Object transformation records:
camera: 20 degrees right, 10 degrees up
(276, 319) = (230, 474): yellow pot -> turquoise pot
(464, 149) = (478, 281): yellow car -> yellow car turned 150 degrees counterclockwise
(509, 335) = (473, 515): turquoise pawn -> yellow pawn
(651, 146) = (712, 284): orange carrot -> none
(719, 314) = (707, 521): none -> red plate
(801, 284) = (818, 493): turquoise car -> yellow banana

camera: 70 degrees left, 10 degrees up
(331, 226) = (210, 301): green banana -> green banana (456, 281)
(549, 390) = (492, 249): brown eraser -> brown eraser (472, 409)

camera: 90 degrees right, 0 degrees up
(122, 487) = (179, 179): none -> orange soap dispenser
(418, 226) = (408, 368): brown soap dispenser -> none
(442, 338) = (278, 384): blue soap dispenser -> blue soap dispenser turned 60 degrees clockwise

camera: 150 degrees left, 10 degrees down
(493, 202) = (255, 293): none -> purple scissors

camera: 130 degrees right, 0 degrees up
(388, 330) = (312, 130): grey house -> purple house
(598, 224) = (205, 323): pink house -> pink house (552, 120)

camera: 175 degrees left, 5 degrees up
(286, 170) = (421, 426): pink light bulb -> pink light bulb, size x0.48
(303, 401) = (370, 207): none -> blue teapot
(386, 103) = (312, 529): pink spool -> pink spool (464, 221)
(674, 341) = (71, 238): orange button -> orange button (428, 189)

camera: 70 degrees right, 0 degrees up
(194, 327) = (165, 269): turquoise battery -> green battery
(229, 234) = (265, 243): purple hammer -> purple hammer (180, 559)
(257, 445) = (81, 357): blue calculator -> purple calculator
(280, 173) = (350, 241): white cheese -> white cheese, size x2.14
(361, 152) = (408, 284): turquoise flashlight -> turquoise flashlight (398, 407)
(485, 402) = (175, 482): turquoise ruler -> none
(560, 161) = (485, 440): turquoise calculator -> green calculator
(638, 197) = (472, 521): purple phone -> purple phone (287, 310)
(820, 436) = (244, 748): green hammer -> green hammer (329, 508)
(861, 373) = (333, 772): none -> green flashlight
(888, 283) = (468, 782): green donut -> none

Exercise goal:
An exact copy of the lines above, from the one containing "(280, 173) = (350, 241): white" down to the one containing "(638, 197) = (472, 521): purple" and including both, is the whole answer; retype it and nothing else.

Result of the exercise:
(280, 173) = (350, 241): white cheese -> white cheese, size x2.14
(361, 152) = (408, 284): turquoise flashlight -> turquoise flashlight (398, 407)
(485, 402) = (175, 482): turquoise ruler -> none
(560, 161) = (485, 440): turquoise calculator -> green calculator
(638, 197) = (472, 521): purple phone -> purple phone (287, 310)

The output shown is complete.